** Opening Material for this task block **
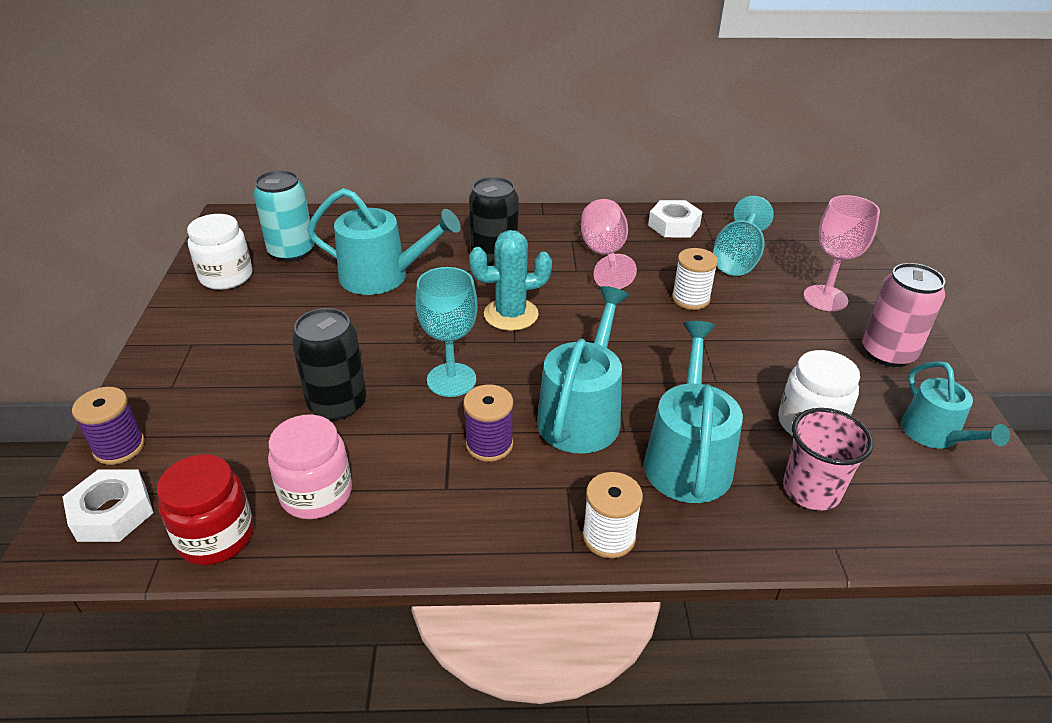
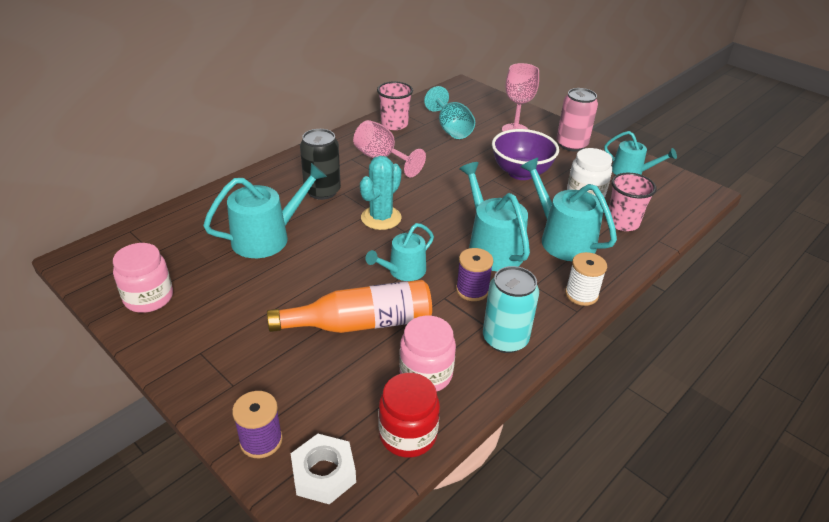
camera: 45 degrees left, 0 degrees up
(226, 277) = (149, 298): white jar -> pink jar
(291, 252) = (173, 255): turquoise can -> turquoise can (505, 339)
(337, 404) = (360, 323): black can -> orange bottle
(451, 380) = (403, 271): turquoise goblet -> turquoise watering can
(674, 225) = (394, 124): white nut -> pink cup
(690, 299) = (458, 161): white spool -> none
(754, 351) = (521, 173): none -> purple bowl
** Closing Material for this task block **
Request » Note each line above that contains "none" and copy it out.

Answer to the problem »
(690, 299) = (458, 161): white spool -> none
(754, 351) = (521, 173): none -> purple bowl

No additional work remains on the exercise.